Task goal: The word "degrees" marks the lines to copy; find all of them in the entries below.
▼▼▼
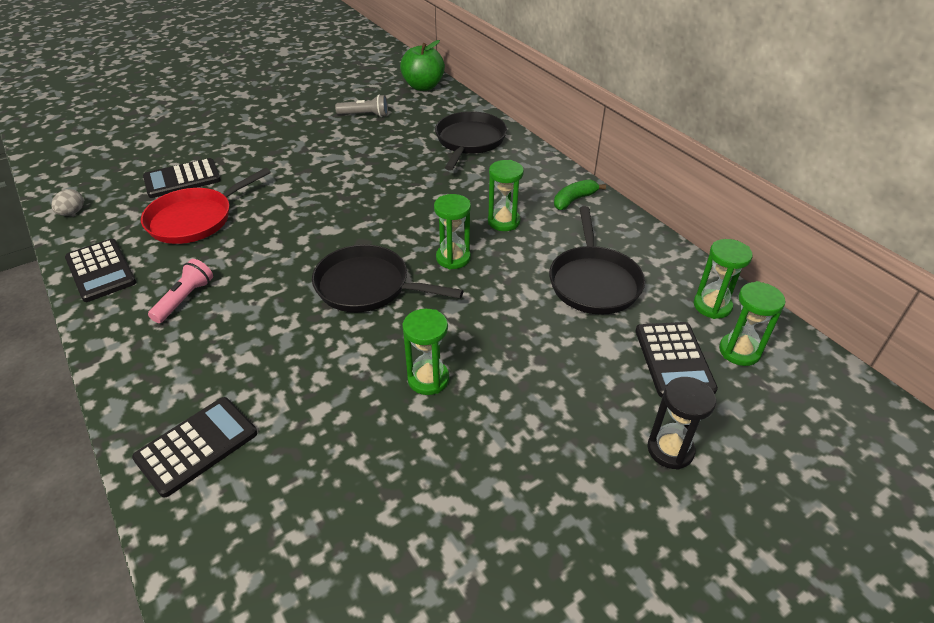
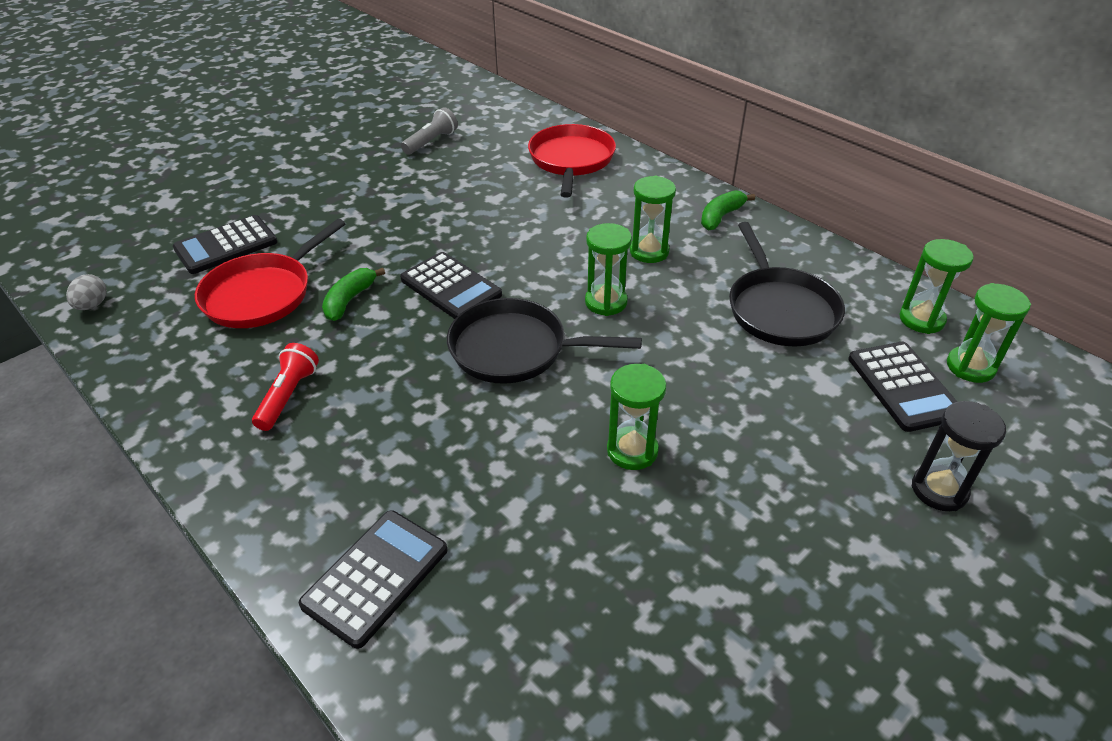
camera: 10 degrees left, 0 degrees up
(101, 271) = (161, 375): black calculator -> black calculator (451, 287)
(185, 299) = (288, 396): pink flashlight -> red flashlight
(257, 232) = (349, 300): none -> green banana
(365, 115) = (431, 142): grey flashlight -> grey flashlight turned 45 degrees counterclockwise
(423, 86) = (490, 100): green apple -> none
(469, 141) = (571, 160): black pan -> red pan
▲▲▲
Your response:
camera: 10 degrees left, 0 degrees up
(365, 115) = (431, 142): grey flashlight -> grey flashlight turned 45 degrees counterclockwise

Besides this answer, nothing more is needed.